(WHAT IS EXPECTED):
Your answer should contain every line of the records, transcribed word for word.
=== Begin Enclosure ===
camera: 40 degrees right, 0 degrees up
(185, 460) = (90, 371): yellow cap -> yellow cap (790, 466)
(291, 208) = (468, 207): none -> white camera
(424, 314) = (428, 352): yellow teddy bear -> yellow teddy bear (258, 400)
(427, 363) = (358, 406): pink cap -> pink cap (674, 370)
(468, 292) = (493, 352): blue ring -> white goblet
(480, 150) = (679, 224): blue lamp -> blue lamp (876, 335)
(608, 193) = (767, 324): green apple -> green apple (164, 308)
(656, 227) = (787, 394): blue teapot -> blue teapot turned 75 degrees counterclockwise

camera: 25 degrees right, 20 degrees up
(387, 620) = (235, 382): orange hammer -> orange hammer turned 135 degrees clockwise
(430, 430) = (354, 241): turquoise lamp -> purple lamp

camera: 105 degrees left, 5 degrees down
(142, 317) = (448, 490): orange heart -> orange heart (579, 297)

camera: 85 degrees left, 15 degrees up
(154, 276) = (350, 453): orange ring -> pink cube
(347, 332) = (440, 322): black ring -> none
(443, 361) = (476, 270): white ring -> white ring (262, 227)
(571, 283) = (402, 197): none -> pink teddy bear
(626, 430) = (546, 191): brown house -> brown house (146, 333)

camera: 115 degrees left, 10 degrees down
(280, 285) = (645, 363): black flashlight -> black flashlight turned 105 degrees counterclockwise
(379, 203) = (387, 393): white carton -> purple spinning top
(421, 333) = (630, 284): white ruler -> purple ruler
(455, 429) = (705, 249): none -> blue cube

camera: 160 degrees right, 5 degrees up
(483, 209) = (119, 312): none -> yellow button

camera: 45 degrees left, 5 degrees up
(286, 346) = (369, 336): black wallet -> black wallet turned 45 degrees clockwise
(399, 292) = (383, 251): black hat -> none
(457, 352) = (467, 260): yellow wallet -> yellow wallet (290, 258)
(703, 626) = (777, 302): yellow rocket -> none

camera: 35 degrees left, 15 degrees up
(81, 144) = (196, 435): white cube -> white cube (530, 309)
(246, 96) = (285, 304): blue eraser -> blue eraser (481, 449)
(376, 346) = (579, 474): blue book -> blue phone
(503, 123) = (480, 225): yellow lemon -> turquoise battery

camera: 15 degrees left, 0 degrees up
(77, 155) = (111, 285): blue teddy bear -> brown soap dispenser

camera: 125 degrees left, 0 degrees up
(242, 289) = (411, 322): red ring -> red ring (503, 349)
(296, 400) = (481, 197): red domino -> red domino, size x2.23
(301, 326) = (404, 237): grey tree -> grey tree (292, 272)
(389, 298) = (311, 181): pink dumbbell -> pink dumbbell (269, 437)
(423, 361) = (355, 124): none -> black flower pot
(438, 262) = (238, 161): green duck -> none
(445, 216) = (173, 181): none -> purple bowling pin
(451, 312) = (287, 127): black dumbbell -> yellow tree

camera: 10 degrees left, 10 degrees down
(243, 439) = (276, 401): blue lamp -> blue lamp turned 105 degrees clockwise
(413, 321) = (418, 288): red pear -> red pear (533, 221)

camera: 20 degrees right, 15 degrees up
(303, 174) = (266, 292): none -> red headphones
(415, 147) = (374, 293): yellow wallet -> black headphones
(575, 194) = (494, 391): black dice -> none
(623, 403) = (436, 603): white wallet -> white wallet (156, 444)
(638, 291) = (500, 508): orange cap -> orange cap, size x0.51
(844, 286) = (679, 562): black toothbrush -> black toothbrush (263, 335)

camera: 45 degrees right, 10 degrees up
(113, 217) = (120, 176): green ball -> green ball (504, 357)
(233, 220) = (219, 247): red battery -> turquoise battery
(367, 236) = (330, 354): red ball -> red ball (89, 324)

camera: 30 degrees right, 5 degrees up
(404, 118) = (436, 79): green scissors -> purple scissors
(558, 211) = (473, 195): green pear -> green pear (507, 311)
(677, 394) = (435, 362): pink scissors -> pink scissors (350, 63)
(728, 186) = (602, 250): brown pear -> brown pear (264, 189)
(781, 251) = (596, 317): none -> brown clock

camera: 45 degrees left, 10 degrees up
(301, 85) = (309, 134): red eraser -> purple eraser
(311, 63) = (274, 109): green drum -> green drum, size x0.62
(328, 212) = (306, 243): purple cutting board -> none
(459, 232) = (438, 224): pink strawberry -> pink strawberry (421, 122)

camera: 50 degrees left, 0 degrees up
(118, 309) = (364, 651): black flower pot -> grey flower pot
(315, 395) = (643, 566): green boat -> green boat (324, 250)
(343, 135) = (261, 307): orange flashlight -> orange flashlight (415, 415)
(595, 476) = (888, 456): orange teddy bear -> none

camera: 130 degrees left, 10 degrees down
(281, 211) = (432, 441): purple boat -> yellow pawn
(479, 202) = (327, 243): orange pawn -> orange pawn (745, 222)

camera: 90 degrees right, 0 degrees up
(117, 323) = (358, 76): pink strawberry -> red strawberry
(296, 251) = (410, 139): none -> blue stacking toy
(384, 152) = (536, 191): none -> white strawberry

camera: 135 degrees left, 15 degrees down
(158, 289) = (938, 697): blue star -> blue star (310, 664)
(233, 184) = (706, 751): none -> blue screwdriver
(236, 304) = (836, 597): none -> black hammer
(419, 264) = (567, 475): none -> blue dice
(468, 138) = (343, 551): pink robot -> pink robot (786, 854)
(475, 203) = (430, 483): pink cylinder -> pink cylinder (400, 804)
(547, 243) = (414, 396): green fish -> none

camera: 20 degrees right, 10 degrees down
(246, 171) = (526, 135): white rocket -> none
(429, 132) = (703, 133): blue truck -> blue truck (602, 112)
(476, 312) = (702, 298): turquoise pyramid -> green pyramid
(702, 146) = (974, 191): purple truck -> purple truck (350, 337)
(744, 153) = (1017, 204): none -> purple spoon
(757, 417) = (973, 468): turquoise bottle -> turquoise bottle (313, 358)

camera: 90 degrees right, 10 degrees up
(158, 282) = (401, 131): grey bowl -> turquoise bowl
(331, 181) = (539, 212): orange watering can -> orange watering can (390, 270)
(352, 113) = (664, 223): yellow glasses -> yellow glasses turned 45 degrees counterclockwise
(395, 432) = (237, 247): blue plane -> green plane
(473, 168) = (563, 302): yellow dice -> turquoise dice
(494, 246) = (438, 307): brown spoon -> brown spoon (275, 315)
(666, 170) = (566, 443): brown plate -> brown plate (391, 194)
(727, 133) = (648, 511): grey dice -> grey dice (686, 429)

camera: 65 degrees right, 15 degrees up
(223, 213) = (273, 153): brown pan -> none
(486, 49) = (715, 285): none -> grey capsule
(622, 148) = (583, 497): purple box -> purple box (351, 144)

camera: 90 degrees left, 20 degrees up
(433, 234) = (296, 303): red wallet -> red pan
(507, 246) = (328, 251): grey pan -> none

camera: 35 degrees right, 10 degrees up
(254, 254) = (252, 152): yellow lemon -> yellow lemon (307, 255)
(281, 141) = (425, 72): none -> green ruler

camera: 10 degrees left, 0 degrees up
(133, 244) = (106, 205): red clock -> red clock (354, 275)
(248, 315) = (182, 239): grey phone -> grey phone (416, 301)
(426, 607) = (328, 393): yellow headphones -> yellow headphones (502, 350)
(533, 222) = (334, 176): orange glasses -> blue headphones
=== End Enclosure ===
(RESPONSE BELOW):
camera: 40 degrees right, 0 degrees up
(185, 460) = (90, 371): yellow cap -> yellow cap (790, 466)
(291, 208) = (468, 207): none -> white camera
(424, 314) = (428, 352): yellow teddy bear -> yellow teddy bear (258, 400)
(427, 363) = (358, 406): pink cap -> pink cap (674, 370)
(468, 292) = (493, 352): blue ring -> white goblet
(480, 150) = (679, 224): blue lamp -> blue lamp (876, 335)
(608, 193) = (767, 324): green apple -> green apple (164, 308)
(656, 227) = (787, 394): blue teapot -> blue teapot turned 75 degrees counterclockwise

camera: 25 degrees right, 20 degrees up
(387, 620) = (235, 382): orange hammer -> orange hammer turned 135 degrees clockwise
(430, 430) = (354, 241): turquoise lamp -> purple lamp

camera: 105 degrees left, 5 degrees down
(142, 317) = (448, 490): orange heart -> orange heart (579, 297)

camera: 85 degrees left, 15 degrees up
(154, 276) = (350, 453): orange ring -> pink cube
(347, 332) = (440, 322): black ring -> none
(443, 361) = (476, 270): white ring -> white ring (262, 227)
(571, 283) = (402, 197): none -> pink teddy bear
(626, 430) = (546, 191): brown house -> brown house (146, 333)

camera: 115 degrees left, 10 degrees down
(280, 285) = (645, 363): black flashlight -> black flashlight turned 105 degrees counterclockwise
(379, 203) = (387, 393): white carton -> purple spinning top
(421, 333) = (630, 284): white ruler -> purple ruler
(455, 429) = (705, 249): none -> blue cube

camera: 160 degrees right, 5 degrees up
(483, 209) = (119, 312): none -> yellow button

camera: 45 degrees left, 5 degrees up
(286, 346) = (369, 336): black wallet -> black wallet turned 45 degrees clockwise
(399, 292) = (383, 251): black hat -> none
(457, 352) = (467, 260): yellow wallet -> yellow wallet (290, 258)
(703, 626) = (777, 302): yellow rocket -> none

camera: 35 degrees left, 15 degrees up
(81, 144) = (196, 435): white cube -> white cube (530, 309)
(246, 96) = (285, 304): blue eraser -> blue eraser (481, 449)
(376, 346) = (579, 474): blue book -> blue phone
(503, 123) = (480, 225): yellow lemon -> turquoise battery

camera: 15 degrees left, 0 degrees up
(77, 155) = (111, 285): blue teddy bear -> brown soap dispenser

camera: 125 degrees left, 0 degrees up
(242, 289) = (411, 322): red ring -> red ring (503, 349)
(296, 400) = (481, 197): red domino -> red domino, size x2.23
(301, 326) = (404, 237): grey tree -> grey tree (292, 272)
(389, 298) = (311, 181): pink dumbbell -> pink dumbbell (269, 437)
(423, 361) = (355, 124): none -> black flower pot
(438, 262) = (238, 161): green duck -> none
(445, 216) = (173, 181): none -> purple bowling pin
(451, 312) = (287, 127): black dumbbell -> yellow tree

camera: 10 degrees left, 10 degrees down
(243, 439) = (276, 401): blue lamp -> blue lamp turned 105 degrees clockwise
(413, 321) = (418, 288): red pear -> red pear (533, 221)

camera: 20 degrees right, 15 degrees up
(303, 174) = (266, 292): none -> red headphones
(415, 147) = (374, 293): yellow wallet -> black headphones
(575, 194) = (494, 391): black dice -> none
(623, 403) = (436, 603): white wallet -> white wallet (156, 444)
(638, 291) = (500, 508): orange cap -> orange cap, size x0.51
(844, 286) = (679, 562): black toothbrush -> black toothbrush (263, 335)

camera: 45 degrees right, 10 degrees up
(113, 217) = (120, 176): green ball -> green ball (504, 357)
(233, 220) = (219, 247): red battery -> turquoise battery
(367, 236) = (330, 354): red ball -> red ball (89, 324)

camera: 30 degrees right, 5 degrees up
(404, 118) = (436, 79): green scissors -> purple scissors
(558, 211) = (473, 195): green pear -> green pear (507, 311)
(677, 394) = (435, 362): pink scissors -> pink scissors (350, 63)
(728, 186) = (602, 250): brown pear -> brown pear (264, 189)
(781, 251) = (596, 317): none -> brown clock

camera: 45 degrees left, 10 degrees up
(301, 85) = (309, 134): red eraser -> purple eraser
(311, 63) = (274, 109): green drum -> green drum, size x0.62
(328, 212) = (306, 243): purple cutting board -> none
(459, 232) = (438, 224): pink strawberry -> pink strawberry (421, 122)

camera: 50 degrees left, 0 degrees up
(118, 309) = (364, 651): black flower pot -> grey flower pot
(315, 395) = (643, 566): green boat -> green boat (324, 250)
(343, 135) = (261, 307): orange flashlight -> orange flashlight (415, 415)
(595, 476) = (888, 456): orange teddy bear -> none

camera: 130 degrees left, 10 degrees down
(281, 211) = (432, 441): purple boat -> yellow pawn
(479, 202) = (327, 243): orange pawn -> orange pawn (745, 222)

camera: 90 degrees right, 0 degrees up
(117, 323) = (358, 76): pink strawberry -> red strawberry
(296, 251) = (410, 139): none -> blue stacking toy
(384, 152) = (536, 191): none -> white strawberry

camera: 135 degrees left, 15 degrees down
(158, 289) = (938, 697): blue star -> blue star (310, 664)
(233, 184) = (706, 751): none -> blue screwdriver
(236, 304) = (836, 597): none -> black hammer
(419, 264) = (567, 475): none -> blue dice
(468, 138) = (343, 551): pink robot -> pink robot (786, 854)
(475, 203) = (430, 483): pink cylinder -> pink cylinder (400, 804)
(547, 243) = (414, 396): green fish -> none

camera: 20 degrees right, 10 degrees down
(246, 171) = (526, 135): white rocket -> none
(429, 132) = (703, 133): blue truck -> blue truck (602, 112)
(476, 312) = (702, 298): turquoise pyramid -> green pyramid
(702, 146) = (974, 191): purple truck -> purple truck (350, 337)
(744, 153) = (1017, 204): none -> purple spoon
(757, 417) = (973, 468): turquoise bottle -> turquoise bottle (313, 358)

camera: 90 degrees right, 10 degrees up
(158, 282) = (401, 131): grey bowl -> turquoise bowl
(331, 181) = (539, 212): orange watering can -> orange watering can (390, 270)
(352, 113) = (664, 223): yellow glasses -> yellow glasses turned 45 degrees counterclockwise
(395, 432) = (237, 247): blue plane -> green plane
(473, 168) = (563, 302): yellow dice -> turquoise dice
(494, 246) = (438, 307): brown spoon -> brown spoon (275, 315)
(666, 170) = (566, 443): brown plate -> brown plate (391, 194)
(727, 133) = (648, 511): grey dice -> grey dice (686, 429)

camera: 65 degrees right, 15 degrees up
(223, 213) = (273, 153): brown pan -> none
(486, 49) = (715, 285): none -> grey capsule
(622, 148) = (583, 497): purple box -> purple box (351, 144)

camera: 90 degrees left, 20 degrees up
(433, 234) = (296, 303): red wallet -> red pan
(507, 246) = (328, 251): grey pan -> none

camera: 35 degrees right, 10 degrees up
(254, 254) = (252, 152): yellow lemon -> yellow lemon (307, 255)
(281, 141) = (425, 72): none -> green ruler

camera: 10 degrees left, 0 degrees up
(133, 244) = (106, 205): red clock -> red clock (354, 275)
(248, 315) = (182, 239): grey phone -> grey phone (416, 301)
(426, 607) = (328, 393): yellow headphones -> yellow headphones (502, 350)
(533, 222) = (334, 176): orange glasses -> blue headphones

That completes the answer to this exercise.